• WHAT IS BEING ASKED:
Please rewrite the listing below as a JSON list of strings with one string per line, skipping blank lines and leaving the pictures out.

• DATA IN THIS EXERCISE:
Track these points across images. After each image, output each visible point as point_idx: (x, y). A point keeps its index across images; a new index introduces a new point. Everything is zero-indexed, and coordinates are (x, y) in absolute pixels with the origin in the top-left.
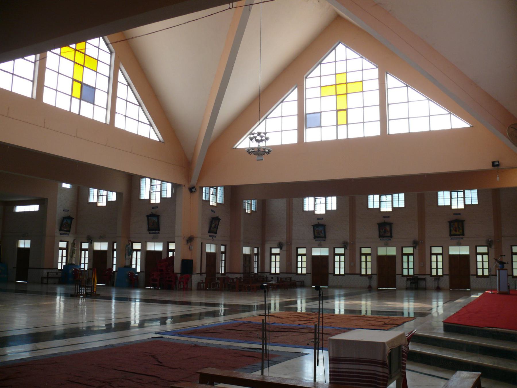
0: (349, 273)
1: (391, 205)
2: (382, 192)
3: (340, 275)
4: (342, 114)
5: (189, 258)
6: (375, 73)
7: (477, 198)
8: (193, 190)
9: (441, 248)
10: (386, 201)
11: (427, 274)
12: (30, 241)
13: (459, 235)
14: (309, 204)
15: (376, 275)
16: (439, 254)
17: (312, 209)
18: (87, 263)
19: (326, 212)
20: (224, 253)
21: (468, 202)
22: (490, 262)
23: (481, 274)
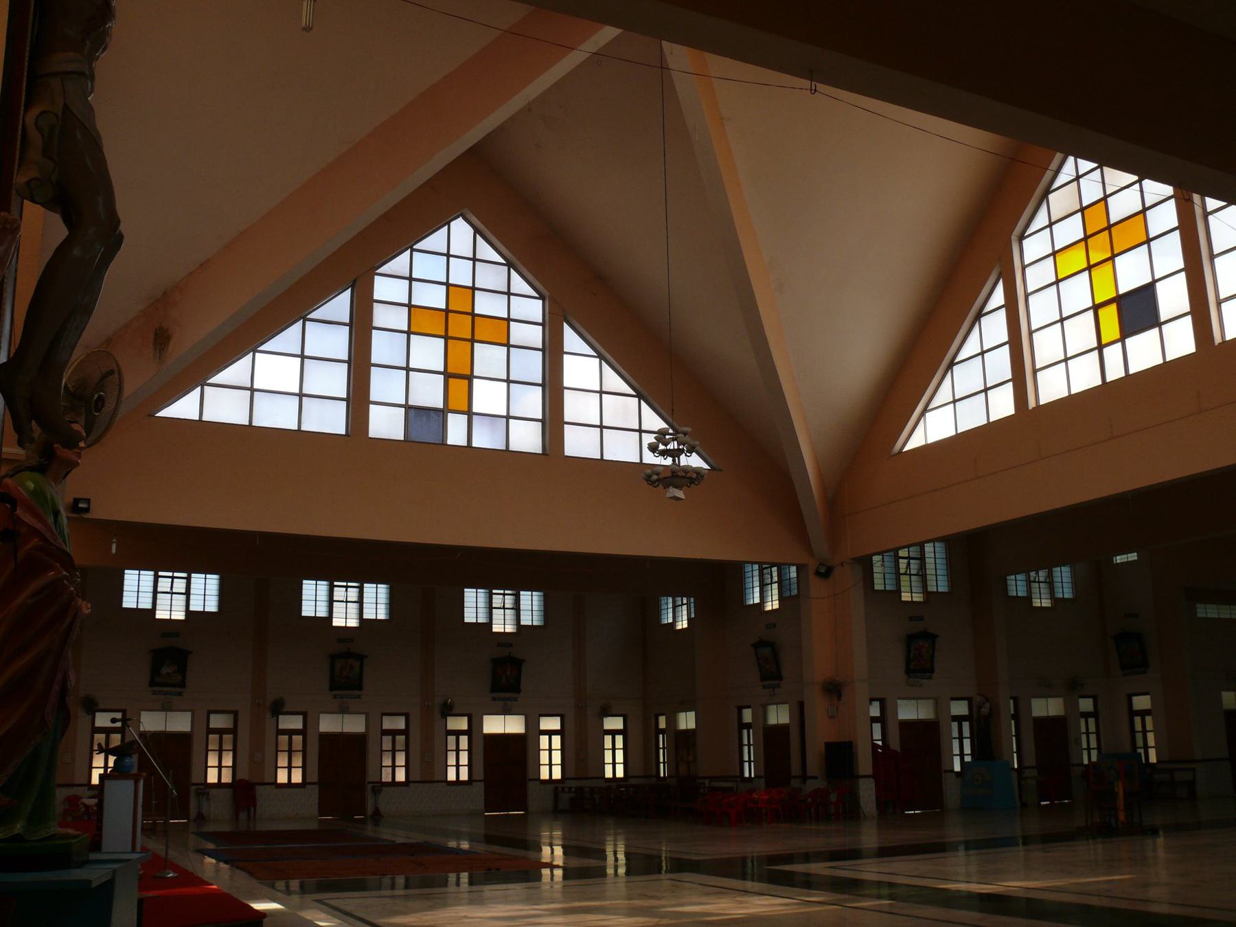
0: (418, 779)
1: (365, 610)
2: (488, 583)
3: (458, 782)
4: (458, 385)
5: (847, 740)
6: (533, 309)
7: (303, 598)
8: (823, 570)
9: (300, 718)
10: (347, 602)
11: (266, 781)
12: (693, 713)
13: (173, 685)
14: (474, 604)
15: (531, 777)
16: (296, 732)
17: (322, 612)
18: (870, 771)
19: (186, 615)
20: (1095, 714)
21: (196, 606)
22: (274, 749)
23: (215, 780)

• REPLY TO THE TASK:
[
  "Track these points across images. After each image, output each visible point as point_idx: (x, y). A point keeps its index across images; a new index introduces a new point. Everything is zero-indexed, and coordinates are (x, y) in absolute pixels with the origin in the top-left.",
  "0: (349, 273)",
  "1: (391, 205)",
  "2: (382, 192)",
  "3: (340, 275)",
  "4: (342, 114)",
  "5: (189, 258)",
  "6: (375, 73)",
  "7: (477, 198)",
  "8: (193, 190)",
  "9: (441, 248)",
  "10: (386, 201)",
  "11: (427, 274)",
  "12: (30, 241)",
  "13: (459, 235)",
  "14: (309, 204)",
  "15: (376, 275)",
  "16: (439, 254)",
  "17: (312, 209)",
  "18: (87, 263)",
  "19: (326, 212)",
  "20: (224, 253)",
  "21: (468, 202)",
  "22: (490, 262)",
  "23: (481, 274)",
  "0: (418, 779)",
  "1: (365, 610)",
  "2: (488, 583)",
  "3: (458, 782)",
  "4: (458, 385)",
  "5: (847, 740)",
  "6: (533, 309)",
  "7: (303, 598)",
  "8: (823, 570)",
  "9: (300, 718)",
  "10: (347, 602)",
  "11: (266, 781)",
  "12: (693, 713)",
  "13: (173, 685)",
  "14: (474, 604)",
  "15: (531, 777)",
  "16: (296, 732)",
  "17: (322, 612)",
  "18: (870, 771)",
  "19: (186, 615)",
  "20: (1095, 714)",
  "21: (196, 606)",
  "22: (274, 749)",
  "23: (215, 780)"
]